** REQUIRED WORK **
Using the data below, output a verbatim copy of the lines between the one holding "(429, 335) = (325, 304): none" and the one holding "(482, 231) = (292, 284): red", inclusive, without any pictures.

** DATA RECORDS **
- Opening Delimiter -

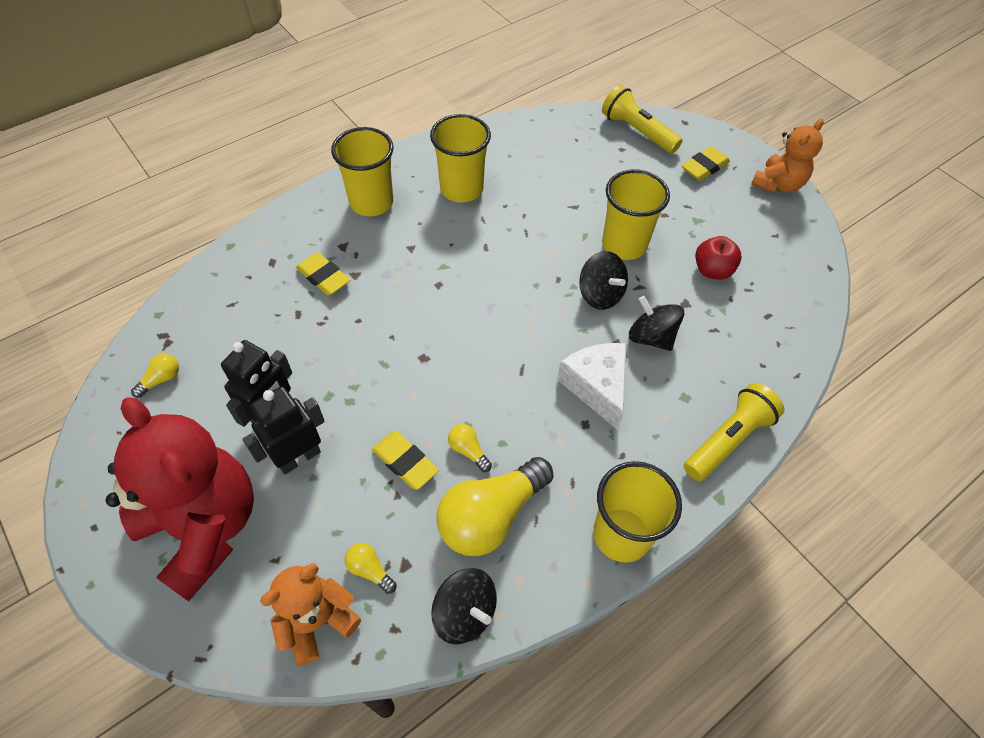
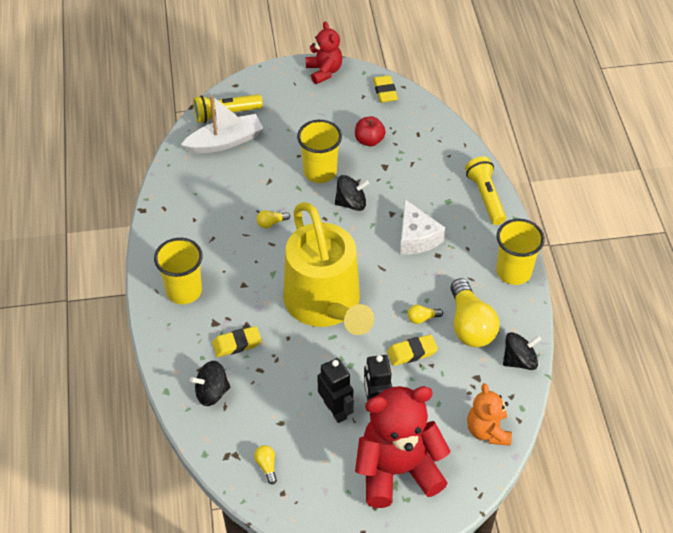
camera: 60 degrees left, 5 degrees down
(370, 570) = (471, 395): yellow light bulb -> yellow light bulb (271, 223)
(429, 335) = (325, 304): none -> yellow watering can
(461, 189) = (208, 234): yellow cup -> none
(596, 387) = (416, 238): white cheese -> white cheese turned 120 degrees counterclockwise
(599, 147) = (225, 142): none -> white boat
(651, 337) = (398, 195): black spinning top -> black spinning top (212, 392)
(704, 167) = (284, 98): yellow eraser -> yellow eraser (385, 91)
(778, 184) = (324, 71): orange teddy bear -> red teddy bear

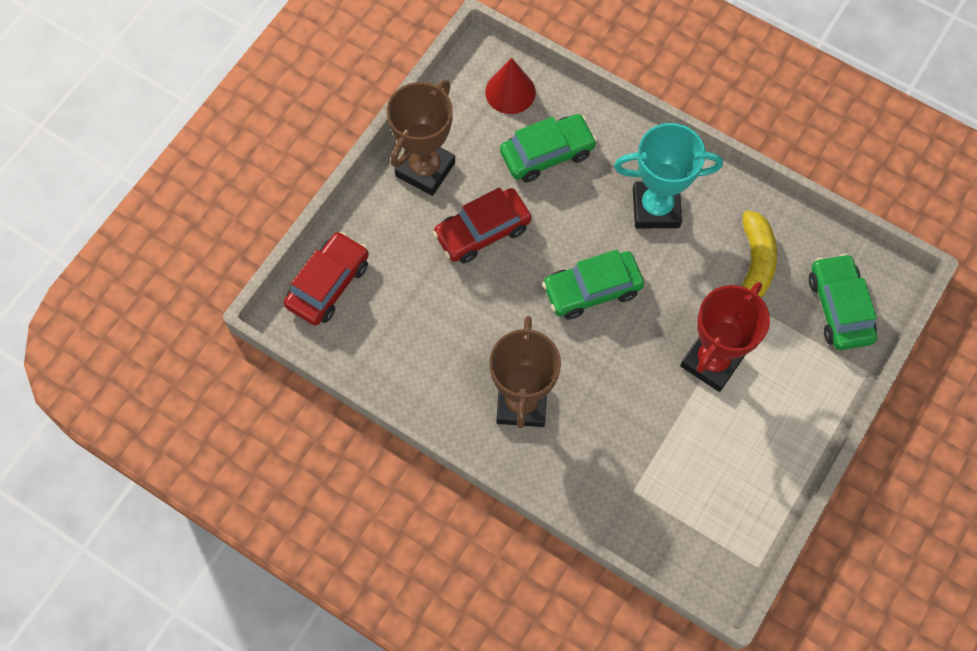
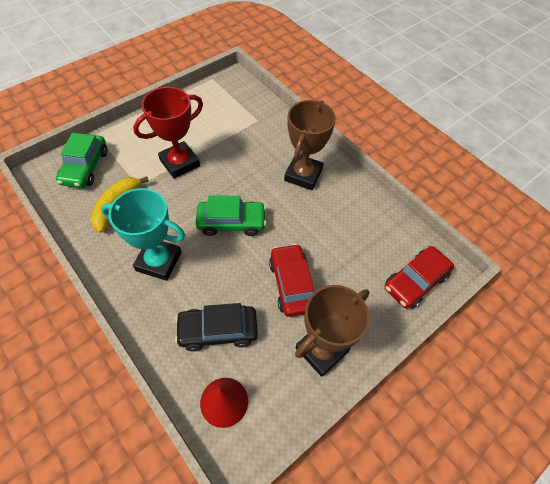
camera: 165 degrees left, 10 degrees down
(482, 231) = (292, 284): red car -> red car turned 90 degrees counterclockwise
(547, 153) = (218, 331): green car -> black car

- Closing Delimiter -

** REPLY TO THE TASK **
(429, 335) = (325, 304): none -> yellow watering can
(461, 189) = (208, 234): yellow cup -> none
(596, 387) = (416, 238): white cheese -> white cheese turned 120 degrees counterclockwise
(599, 147) = (225, 142): none -> white boat
(651, 337) = (398, 195): black spinning top -> black spinning top (212, 392)
(704, 167) = (284, 98): yellow eraser -> yellow eraser (385, 91)
(778, 184) = (324, 71): orange teddy bear -> red teddy bear

camera: 165 degrees left, 10 degrees down
(482, 231) = (292, 284): red car -> red car turned 90 degrees counterclockwise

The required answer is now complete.